EXERCISE AIM: Restate all of the material, keeping every line identical to the original.

____ SUPPLIED ENTRIES

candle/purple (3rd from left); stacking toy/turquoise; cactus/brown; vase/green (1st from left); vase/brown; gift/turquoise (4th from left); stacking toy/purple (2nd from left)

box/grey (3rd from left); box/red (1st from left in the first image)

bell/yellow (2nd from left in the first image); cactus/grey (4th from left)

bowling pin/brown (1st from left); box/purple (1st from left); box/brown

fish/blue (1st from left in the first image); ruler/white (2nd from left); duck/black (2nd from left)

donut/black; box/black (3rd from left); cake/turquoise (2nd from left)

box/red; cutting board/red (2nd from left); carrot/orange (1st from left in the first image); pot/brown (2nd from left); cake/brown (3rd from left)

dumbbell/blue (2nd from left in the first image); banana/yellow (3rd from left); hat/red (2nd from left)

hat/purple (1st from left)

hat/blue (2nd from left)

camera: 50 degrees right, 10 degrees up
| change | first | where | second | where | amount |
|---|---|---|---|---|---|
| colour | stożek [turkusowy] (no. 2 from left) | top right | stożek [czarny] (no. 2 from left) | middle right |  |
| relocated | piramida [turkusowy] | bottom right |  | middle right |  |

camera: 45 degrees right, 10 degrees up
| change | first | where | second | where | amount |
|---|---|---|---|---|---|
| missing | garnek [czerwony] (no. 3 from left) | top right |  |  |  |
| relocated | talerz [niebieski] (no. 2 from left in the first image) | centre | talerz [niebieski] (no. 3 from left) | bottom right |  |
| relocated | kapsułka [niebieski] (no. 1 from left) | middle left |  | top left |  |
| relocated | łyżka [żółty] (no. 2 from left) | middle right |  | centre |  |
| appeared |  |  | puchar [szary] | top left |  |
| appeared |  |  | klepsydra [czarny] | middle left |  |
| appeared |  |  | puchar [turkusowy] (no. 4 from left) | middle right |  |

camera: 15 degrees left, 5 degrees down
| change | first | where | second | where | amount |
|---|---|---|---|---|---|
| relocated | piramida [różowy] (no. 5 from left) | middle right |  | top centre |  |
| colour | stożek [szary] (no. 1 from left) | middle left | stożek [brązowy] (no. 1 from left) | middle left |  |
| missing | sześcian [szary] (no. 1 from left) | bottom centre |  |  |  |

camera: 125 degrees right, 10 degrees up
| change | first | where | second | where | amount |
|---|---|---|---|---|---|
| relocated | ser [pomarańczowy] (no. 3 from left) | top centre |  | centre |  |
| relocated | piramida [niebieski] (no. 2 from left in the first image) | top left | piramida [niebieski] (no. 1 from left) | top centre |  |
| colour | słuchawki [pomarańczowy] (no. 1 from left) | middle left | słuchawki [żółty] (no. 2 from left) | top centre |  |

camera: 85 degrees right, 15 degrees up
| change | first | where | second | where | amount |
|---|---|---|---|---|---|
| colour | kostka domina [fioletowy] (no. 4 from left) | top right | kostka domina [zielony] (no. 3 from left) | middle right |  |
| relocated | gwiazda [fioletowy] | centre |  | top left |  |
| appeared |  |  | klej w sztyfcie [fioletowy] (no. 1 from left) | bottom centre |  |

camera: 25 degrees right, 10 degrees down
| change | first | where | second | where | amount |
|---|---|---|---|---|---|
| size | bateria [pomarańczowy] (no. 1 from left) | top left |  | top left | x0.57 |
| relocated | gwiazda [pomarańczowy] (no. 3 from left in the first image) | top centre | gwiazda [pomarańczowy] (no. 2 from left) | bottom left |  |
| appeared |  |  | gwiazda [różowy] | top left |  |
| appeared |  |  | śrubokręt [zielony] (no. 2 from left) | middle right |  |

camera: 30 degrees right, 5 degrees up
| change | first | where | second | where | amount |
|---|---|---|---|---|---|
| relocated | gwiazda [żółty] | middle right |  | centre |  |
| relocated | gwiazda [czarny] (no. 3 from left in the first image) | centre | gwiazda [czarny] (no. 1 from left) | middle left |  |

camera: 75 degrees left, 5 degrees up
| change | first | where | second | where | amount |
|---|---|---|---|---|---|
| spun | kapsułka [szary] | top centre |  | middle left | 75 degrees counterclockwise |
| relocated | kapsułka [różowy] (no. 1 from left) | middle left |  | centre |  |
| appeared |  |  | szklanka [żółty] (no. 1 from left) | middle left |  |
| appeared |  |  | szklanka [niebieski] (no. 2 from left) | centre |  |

________

EXPECTED ANSWER:
candle/purple (3rd from left); stacking toy/turquoise; cactus/brown; vase/green (1st from left); vase/brown; gift/turquoise (4th from left); stacking toy/purple (2nd from left)

box/grey (3rd from left); box/red (1st from left in the first image)

bell/yellow (2nd from left in the first image); cactus/grey (4th from left)

bowling pin/brown (1st from left); box/purple (1st from left); box/brown

fish/blue (1st from left in the first image); ruler/white (2nd from left); duck/black (2nd from left)

donut/black; box/black (3rd from left); cake/turquoise (2nd from left)

box/red; cutting board/red (2nd from left); carrot/orange (1st from left in the first image); pot/brown (2nd from left); cake/brown (3rd from left)

dumbbell/blue (2nd from left in the first image); banana/yellow (3rd from left); hat/red (2nd from left)

hat/purple (1st from left)

hat/blue (2nd from left)

camera: 50 degrees right, 10 degrees up
| change | first | where | second | where | amount |
|---|---|---|---|---|---|
| colour | stożek [turkusowy] (no. 2 from left) | top right | stożek [czarny] (no. 2 from left) | middle right |  |
| relocated | piramida [turkusowy] | bottom right |  | middle right |  |

camera: 45 degrees right, 10 degrees up
| change | first | where | second | where | amount |
|---|---|---|---|---|---|
| missing | garnek [czerwony] (no. 3 from left) | top right |  |  |  |
| relocated | talerz [niebieski] (no. 2 from left in the first image) | centre | talerz [niebieski] (no. 3 from left) | bottom right |  |
| relocated | kapsułka [niebieski] (no. 1 from left) | middle left |  | top left |  |
| relocated | łyżka [żółty] (no. 2 from left) | middle right |  | centre |  |
| appeared |  |  | puchar [szary] | top left |  |
| appeared |  |  | klepsydra [czarny] | middle left |  |
| appeared |  |  | puchar [turkusowy] (no. 4 from left) | middle right |  |

camera: 15 degrees left, 5 degrees down
| change | first | where | second | where | amount |
|---|---|---|---|---|---|
| relocated | piramida [różowy] (no. 5 from left) | middle right |  | top centre |  |
| colour | stożek [szary] (no. 1 from left) | middle left | stożek [brązowy] (no. 1 from left) | middle left |  |
| missing | sześcian [szary] (no. 1 from left) | bottom centre |  |  |  |

camera: 125 degrees right, 10 degrees up
| change | first | where | second | where | amount |
|---|---|---|---|---|---|
| relocated | ser [pomarańczowy] (no. 3 from left) | top centre |  | centre |  |
| relocated | piramida [niebieski] (no. 2 from left in the first image) | top left | piramida [niebieski] (no. 1 from left) | top centre |  |
| colour | słuchawki [pomarańczowy] (no. 1 from left) | middle left | słuchawki [żółty] (no. 2 from left) | top centre |  |

camera: 85 degrees right, 15 degrees up
| change | first | where | second | where | amount |
|---|---|---|---|---|---|
| colour | kostka domina [fioletowy] (no. 4 from left) | top right | kostka domina [zielony] (no. 3 from left) | middle right |  |
| relocated | gwiazda [fioletowy] | centre |  | top left |  |
| appeared |  |  | klej w sztyfcie [fioletowy] (no. 1 from left) | bottom centre |  |

camera: 25 degrees right, 10 degrees down
| change | first | where | second | where | amount |
|---|---|---|---|---|---|
| size | bateria [pomarańczowy] (no. 1 from left) | top left |  | top left | x0.57 |
| relocated | gwiazda [pomarańczowy] (no. 3 from left in the first image) | top centre | gwiazda [pomarańczowy] (no. 2 from left) | bottom left |  |
| appeared |  |  | gwiazda [różowy] | top left |  |
| appeared |  |  | śrubokręt [zielony] (no. 2 from left) | middle right |  |

camera: 30 degrees right, 5 degrees up
| change | first | where | second | where | amount |
|---|---|---|---|---|---|
| relocated | gwiazda [żółty] | middle right |  | centre |  |
| relocated | gwiazda [czarny] (no. 3 from left in the first image) | centre | gwiazda [czarny] (no. 1 from left) | middle left |  |

camera: 75 degrees left, 5 degrees up
| change | first | where | second | where | amount |
|---|---|---|---|---|---|
| spun | kapsułka [szary] | top centre |  | middle left | 75 degrees counterclockwise |
| relocated | kapsułka [różowy] (no. 1 from left) | middle left |  | centre |  |
| appeared |  |  | szklanka [żółty] (no. 1 from left) | middle left |  |
| appeared |  |  | szklanka [niebieski] (no. 2 from left) | centre |  |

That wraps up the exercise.